- EXERCISE INSTRUCTIONS: In the lines below, look for "round". Copy each line where it appears.

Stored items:
┏━━
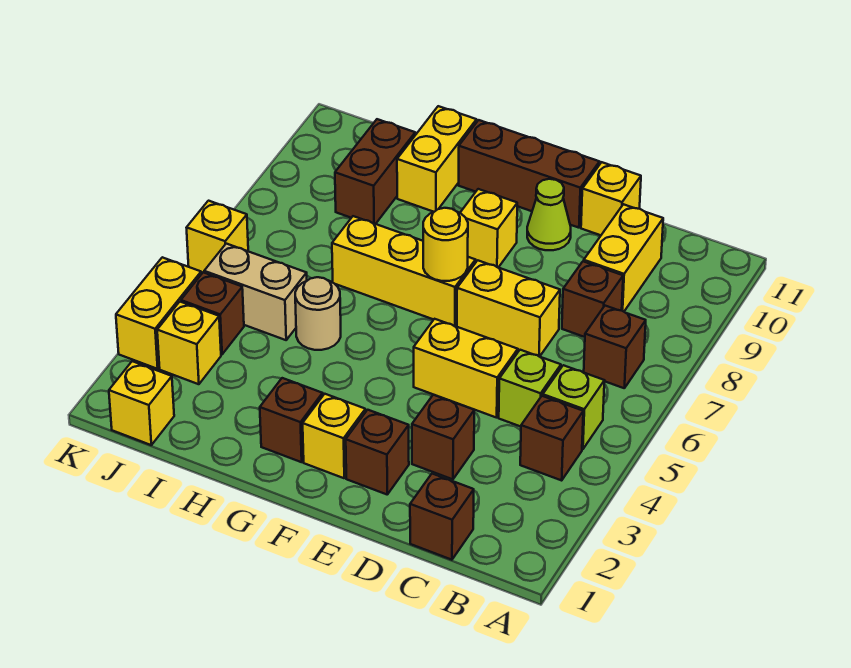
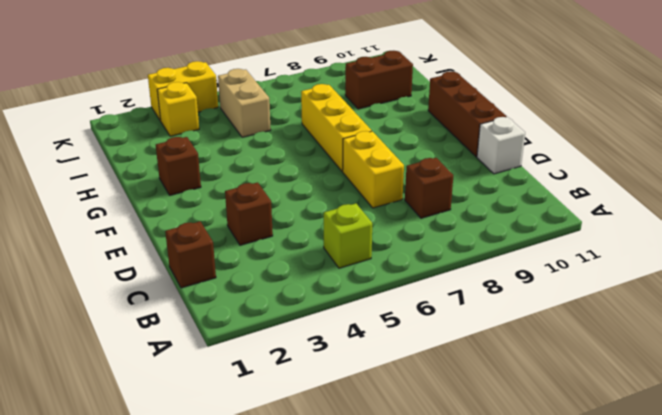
white 1x1 brick [477,117,525,174] -> yellow 1x1 brick [581,162,641,235]
none -> brown 1x1 brick [520,396,583,480]
none -> brown 1x1 brick [584,306,646,388]
none -> lime 1x1 brick [499,350,561,427]

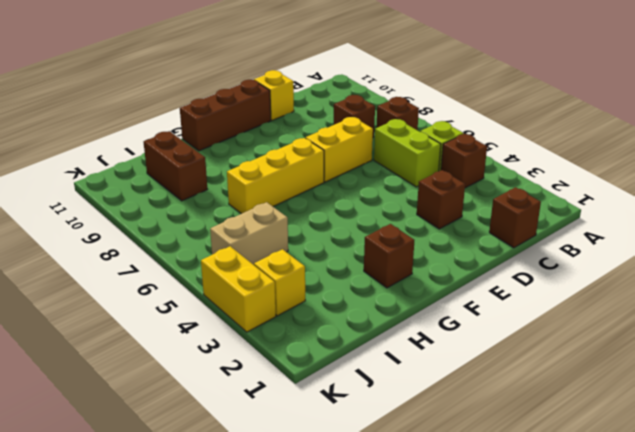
lime 1x2 brick [374,119,441,187] -> lime 1x1 brick [499,350,561,427]
none -> yellow 1x2 brick [584,204,663,312]
none -> yellow 1x2 brick [414,319,518,418]
none -> brown 1x1 brick [346,410,409,494]

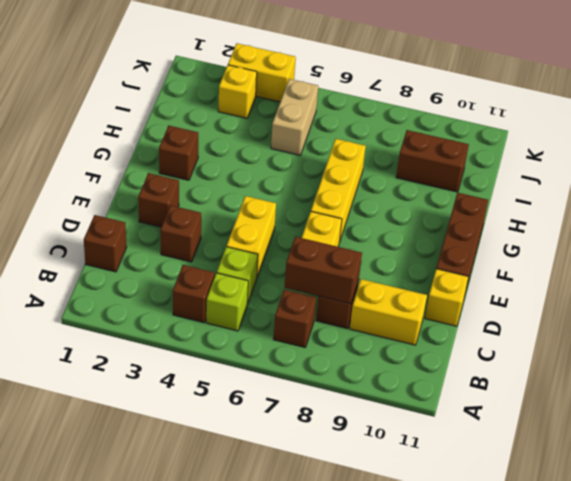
brown 1x2 brick [284,237,362,304] -> none
none -> lime 1x1 cone [527,179,571,250]
none -> yellow 1x1 brick [303,394,366,478]
none -> yellow 1x1 brick [460,189,517,268]

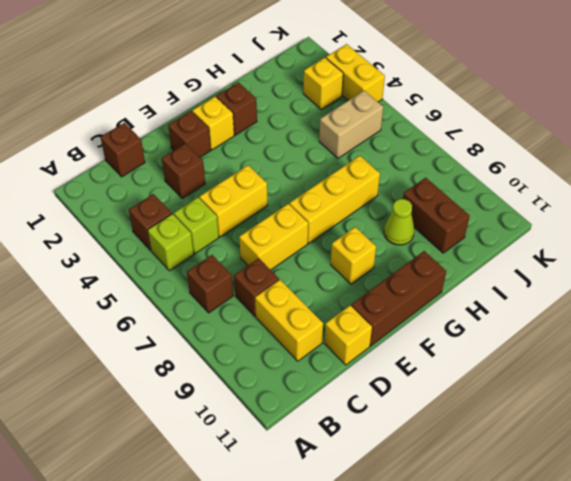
lime 1x1 cone [384,199,414,245] -> lime 1x1 cone moved to [527,179,571,250]
none -> tan 1x1 round brick [295,277,341,350]
none -> yellow 1x2 brick [397,106,477,212]
none -> yellow 1x1 brick [109,361,174,445]

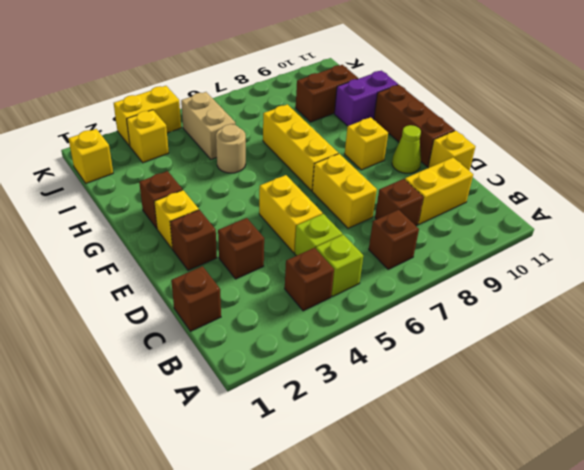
purple 1x2 brick [334,71,398,126] -> yellow 1x2 brick [397,106,477,212]
none -> brown 1x1 brick [181,272,244,354]
none -> yellow 1x1 brick [186,201,248,272]
none -> yellow 1x1 round brick [423,208,468,281]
┗━━
- RESULT OF THE TASK:
none -> tan 1x1 round brick [295,277,341,350]
none -> yellow 1x1 round brick [423,208,468,281]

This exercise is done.